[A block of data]
☆ ☆ ☆

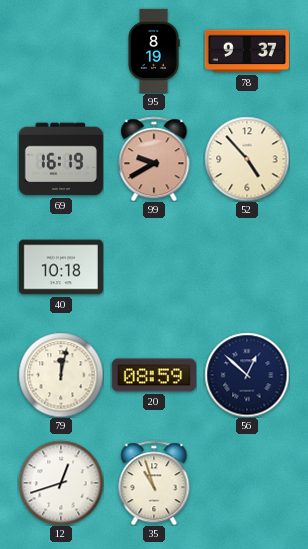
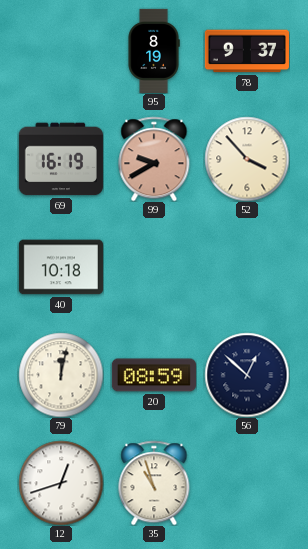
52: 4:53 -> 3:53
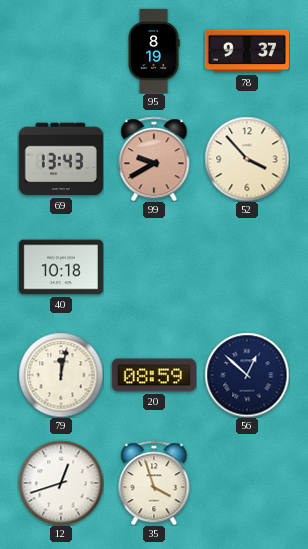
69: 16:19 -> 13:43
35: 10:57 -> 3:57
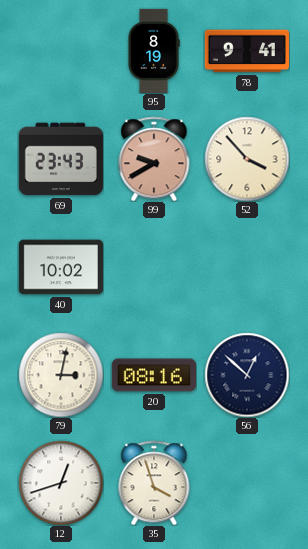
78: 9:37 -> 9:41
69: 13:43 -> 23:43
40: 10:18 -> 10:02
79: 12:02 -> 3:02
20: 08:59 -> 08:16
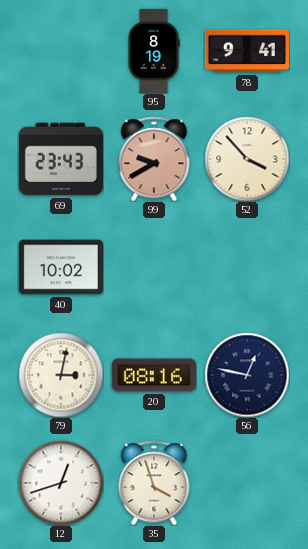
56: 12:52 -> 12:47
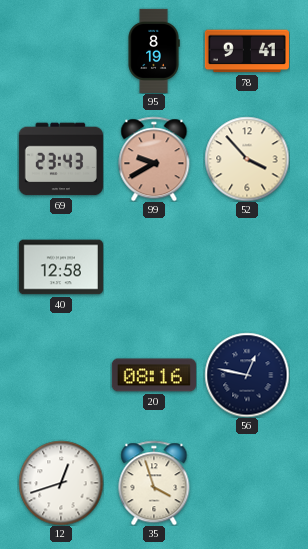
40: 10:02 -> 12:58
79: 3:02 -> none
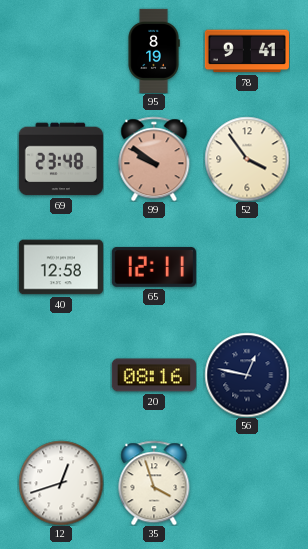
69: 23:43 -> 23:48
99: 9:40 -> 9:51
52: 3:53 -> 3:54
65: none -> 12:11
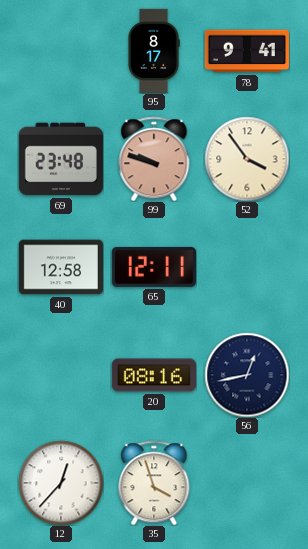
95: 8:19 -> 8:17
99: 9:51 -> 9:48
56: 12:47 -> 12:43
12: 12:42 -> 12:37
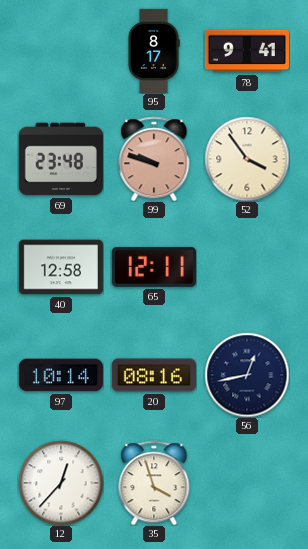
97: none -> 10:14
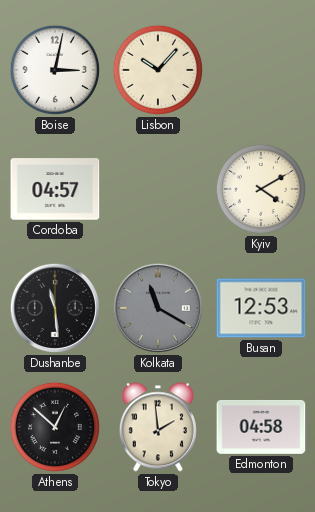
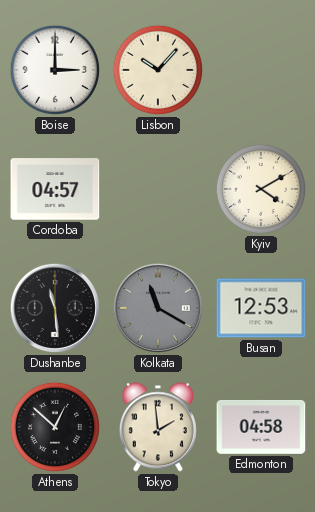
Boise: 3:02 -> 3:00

☆ ☆ ☆

Can you reproduce all of the lines above exactly as they appear, leaving out the pictures?

COMPLETE ANSWER:
52: 4:53 -> 3:53
69: 16:19 -> 13:43
35: 10:57 -> 3:57
78: 9:37 -> 9:41
69: 13:43 -> 23:43
40: 10:18 -> 10:02
79: 12:02 -> 3:02
20: 08:59 -> 08:16
56: 12:52 -> 12:47
40: 10:02 -> 12:58
79: 3:02 -> none
69: 23:43 -> 23:48
99: 9:40 -> 9:51
52: 3:53 -> 3:54
65: none -> 12:11
95: 8:19 -> 8:17
99: 9:51 -> 9:48
56: 12:47 -> 12:43
12: 12:42 -> 12:37
97: none -> 10:14
Boise: 3:02 -> 3:00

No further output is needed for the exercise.